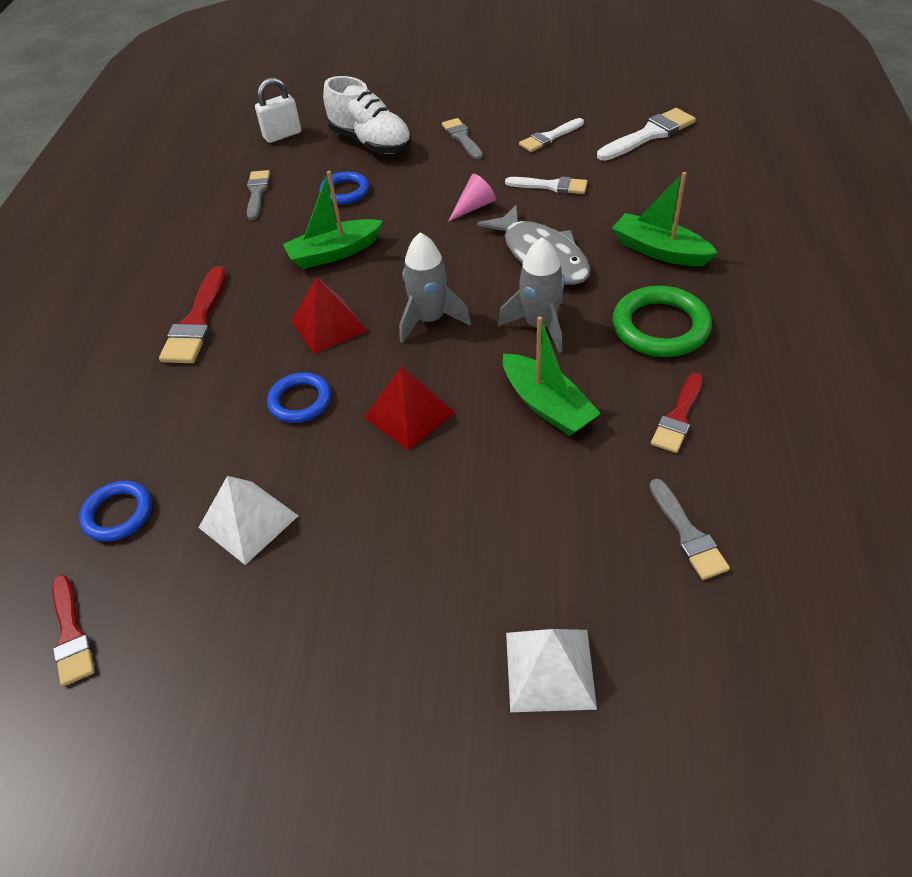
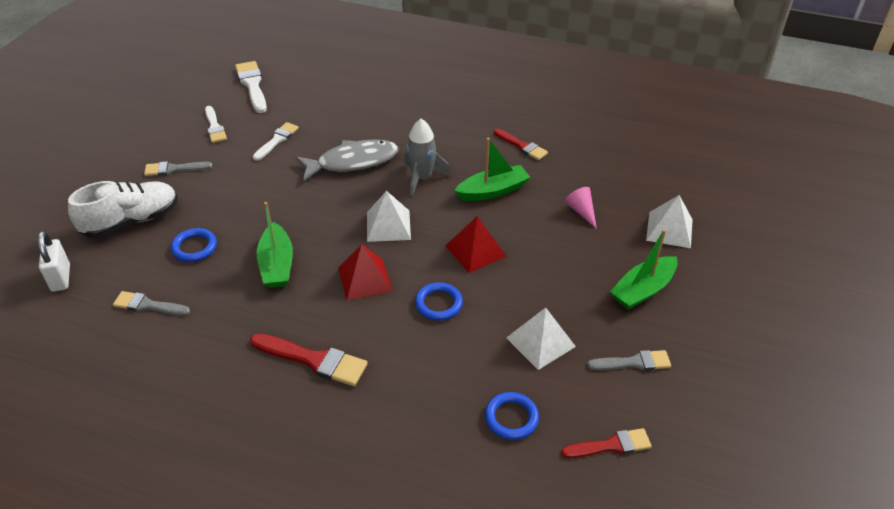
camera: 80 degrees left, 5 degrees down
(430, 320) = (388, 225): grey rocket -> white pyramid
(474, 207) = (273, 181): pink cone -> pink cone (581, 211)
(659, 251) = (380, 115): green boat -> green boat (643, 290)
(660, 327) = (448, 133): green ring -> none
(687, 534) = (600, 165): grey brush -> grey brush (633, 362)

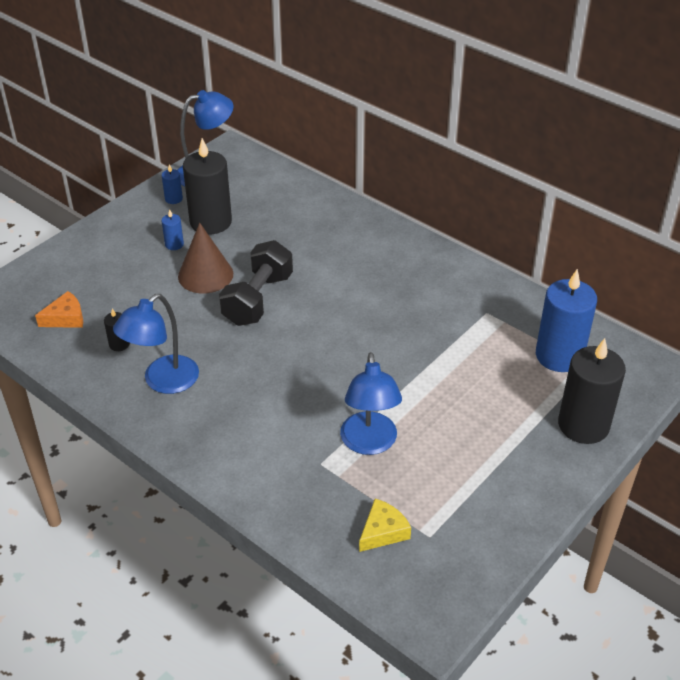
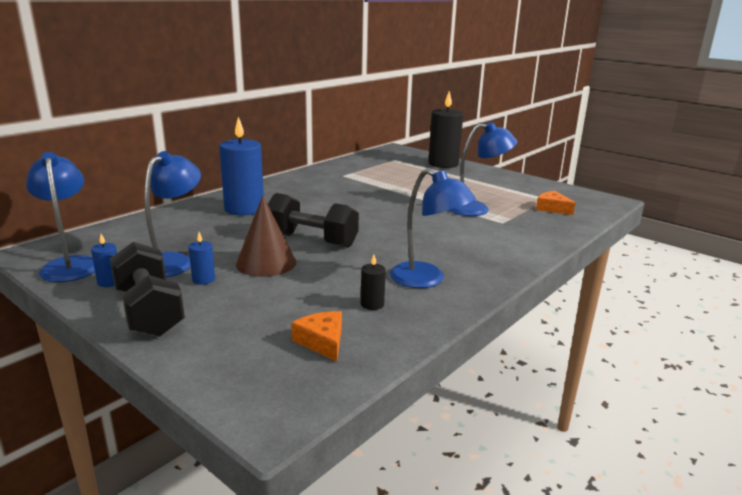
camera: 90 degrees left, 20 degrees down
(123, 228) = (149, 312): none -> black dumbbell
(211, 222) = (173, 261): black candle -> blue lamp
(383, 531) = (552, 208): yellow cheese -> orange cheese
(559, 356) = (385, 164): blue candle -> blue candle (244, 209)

* * * * * * * * *

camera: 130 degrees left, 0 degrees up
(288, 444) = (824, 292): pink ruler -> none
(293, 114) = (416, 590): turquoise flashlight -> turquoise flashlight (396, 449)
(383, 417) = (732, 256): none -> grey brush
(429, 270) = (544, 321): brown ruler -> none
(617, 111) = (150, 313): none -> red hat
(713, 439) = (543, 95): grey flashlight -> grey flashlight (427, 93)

* * * * * * * * *

__Work instruction__. In the material above, which lines fall between the one holding "(659, 251) = (380, 115): green" and the one holding "(211, 222) = (173, 261): black", inclusive? Print exactly those, with the pictures left out.

__Response area__.
(659, 251) = (380, 115): green boat -> green boat (643, 290)
(660, 327) = (448, 133): green ring -> none
(687, 534) = (600, 165): grey brush -> grey brush (633, 362)

camera: 90 degrees left, 20 degrees down
(123, 228) = (149, 312): none -> black dumbbell
(211, 222) = (173, 261): black candle -> blue lamp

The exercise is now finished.